===== Input
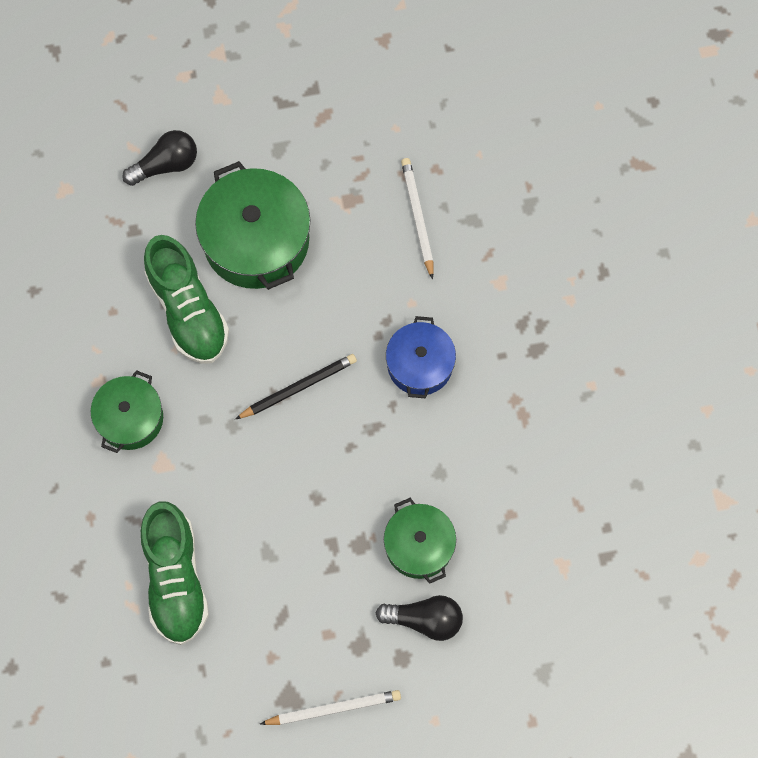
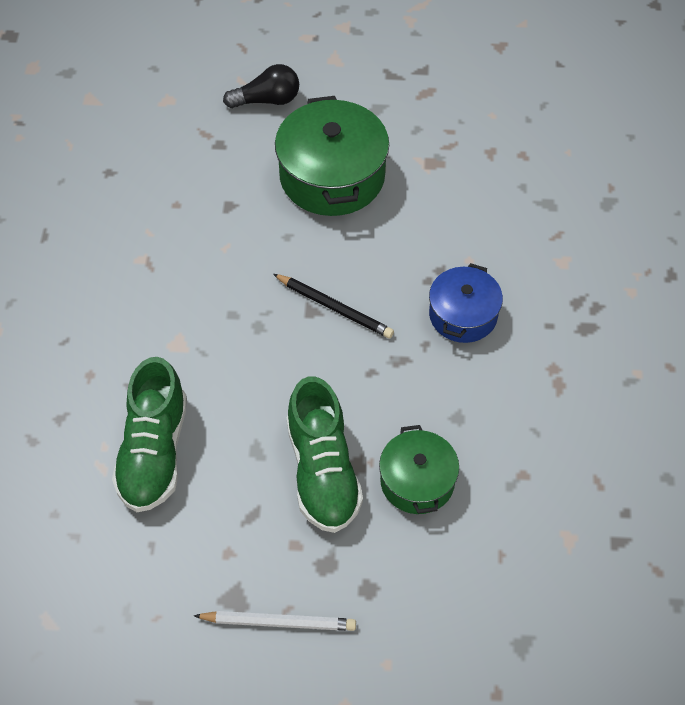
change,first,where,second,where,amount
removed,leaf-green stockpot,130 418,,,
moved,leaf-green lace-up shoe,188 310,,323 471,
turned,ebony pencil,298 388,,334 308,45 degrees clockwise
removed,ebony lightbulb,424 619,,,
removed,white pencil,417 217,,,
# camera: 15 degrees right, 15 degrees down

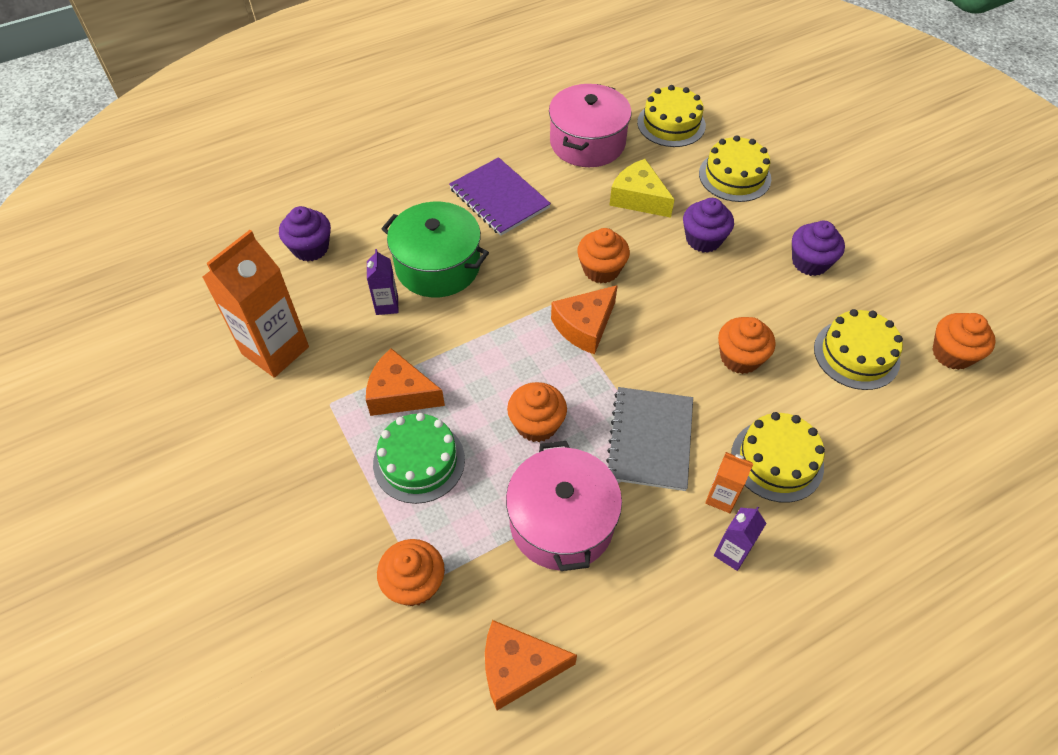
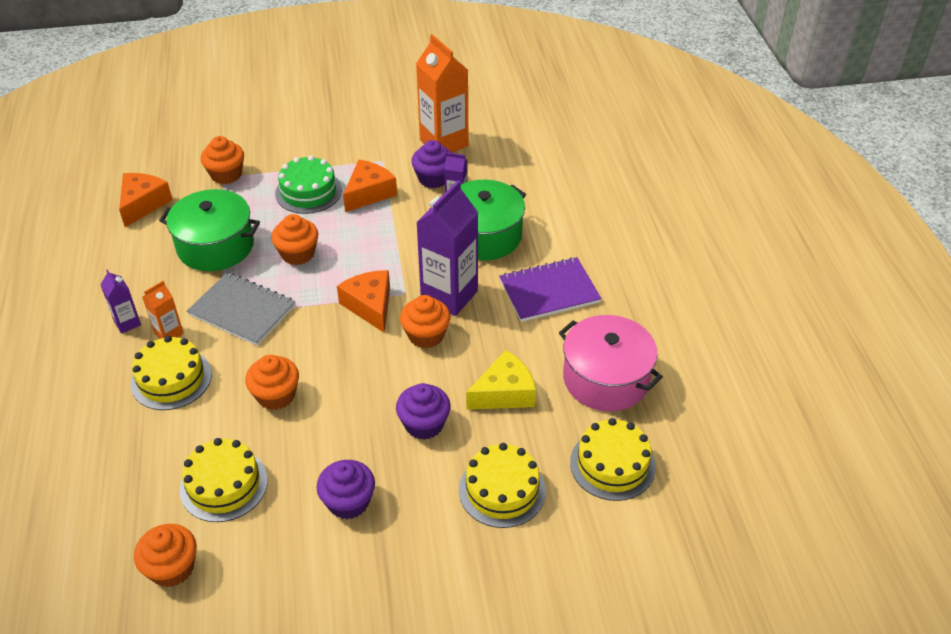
change,first,where,second,where,amount
moved,purple cupcake,310 248,,433 178,
recoloured,rosy stockpot,561 522,leaf-green stockpot,215 246,
added,,,purple milk carton,449 296,
# camera: 110 degrees right, 10 degrees down

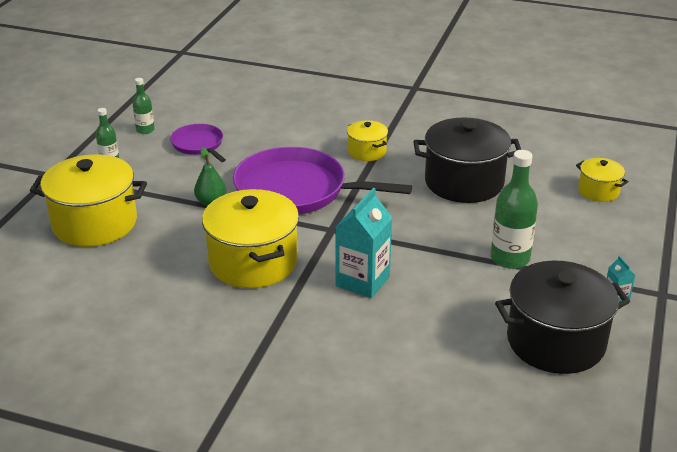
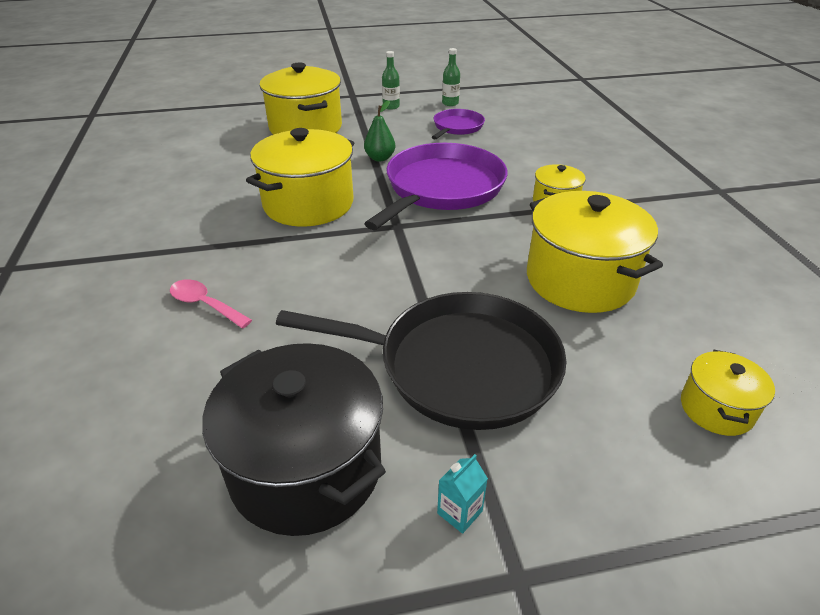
change,first,where,second,where,amount
turned,purple skillet,296 190,,441 188,45 degrees clockwise
removed,teal milk carton,362 281,,,
recoloured,ebony stockpot,464 182,yellow stockpot,580 280,
replaced,leaf-green drink bottle,510 258,ebony skillet,459 366,
added,,,rosy spoon,205 304,
# camera: 60 degrees right, 5 degrees up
==========
== What you need to do ==
Only the lines from the one containing "moved,purple cupcake,310 248,,433" through the end of the records are wanted, set down exactly and without their pictures.

== Exercise output ==
moved,purple cupcake,310 248,,433 178,
recoloured,rosy stockpot,561 522,leaf-green stockpot,215 246,
added,,,purple milk carton,449 296,
# camera: 110 degrees right, 10 degrees down

change,first,where,second,where,amount
turned,purple skillet,296 190,,441 188,45 degrees clockwise
removed,teal milk carton,362 281,,,
recoloured,ebony stockpot,464 182,yellow stockpot,580 280,
replaced,leaf-green drink bottle,510 258,ebony skillet,459 366,
added,,,rosy spoon,205 304,
# camera: 60 degrees right, 5 degrees up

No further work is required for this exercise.